* [AVAILABLE DATA]
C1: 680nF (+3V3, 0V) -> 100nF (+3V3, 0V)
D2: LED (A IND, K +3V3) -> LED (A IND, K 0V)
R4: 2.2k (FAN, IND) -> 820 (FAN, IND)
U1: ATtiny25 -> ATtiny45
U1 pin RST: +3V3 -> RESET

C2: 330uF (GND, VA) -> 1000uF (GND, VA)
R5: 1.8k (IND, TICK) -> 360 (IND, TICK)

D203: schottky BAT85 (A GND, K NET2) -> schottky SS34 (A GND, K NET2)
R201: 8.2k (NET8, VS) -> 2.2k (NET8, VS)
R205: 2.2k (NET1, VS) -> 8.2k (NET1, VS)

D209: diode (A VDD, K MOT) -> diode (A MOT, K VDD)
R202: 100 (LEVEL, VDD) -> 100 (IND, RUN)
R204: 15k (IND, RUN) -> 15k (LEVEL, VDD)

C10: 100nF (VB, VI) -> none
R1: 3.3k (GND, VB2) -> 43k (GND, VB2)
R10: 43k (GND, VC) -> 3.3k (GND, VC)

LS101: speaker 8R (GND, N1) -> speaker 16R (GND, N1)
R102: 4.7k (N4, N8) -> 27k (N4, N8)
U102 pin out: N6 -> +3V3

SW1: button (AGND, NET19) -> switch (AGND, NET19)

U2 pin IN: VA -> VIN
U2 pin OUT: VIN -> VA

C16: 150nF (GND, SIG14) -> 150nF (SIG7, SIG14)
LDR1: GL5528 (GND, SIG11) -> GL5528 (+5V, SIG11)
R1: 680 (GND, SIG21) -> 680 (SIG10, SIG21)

* [WHAT THIS TASK INVOLVES] All lines from the opening of the listing above through the line that contains "R1: 3.3k (GND, VB2) -> 43k (GND, VB2)" should be given again exactly, and nothing more.

* [PROBLEM SOLUTION]
C1: 680nF (+3V3, 0V) -> 100nF (+3V3, 0V)
D2: LED (A IND, K +3V3) -> LED (A IND, K 0V)
R4: 2.2k (FAN, IND) -> 820 (FAN, IND)
U1: ATtiny25 -> ATtiny45
U1 pin RST: +3V3 -> RESET

C2: 330uF (GND, VA) -> 1000uF (GND, VA)
R5: 1.8k (IND, TICK) -> 360 (IND, TICK)

D203: schottky BAT85 (A GND, K NET2) -> schottky SS34 (A GND, K NET2)
R201: 8.2k (NET8, VS) -> 2.2k (NET8, VS)
R205: 2.2k (NET1, VS) -> 8.2k (NET1, VS)

D209: diode (A VDD, K MOT) -> diode (A MOT, K VDD)
R202: 100 (LEVEL, VDD) -> 100 (IND, RUN)
R204: 15k (IND, RUN) -> 15k (LEVEL, VDD)

C10: 100nF (VB, VI) -> none
R1: 3.3k (GND, VB2) -> 43k (GND, VB2)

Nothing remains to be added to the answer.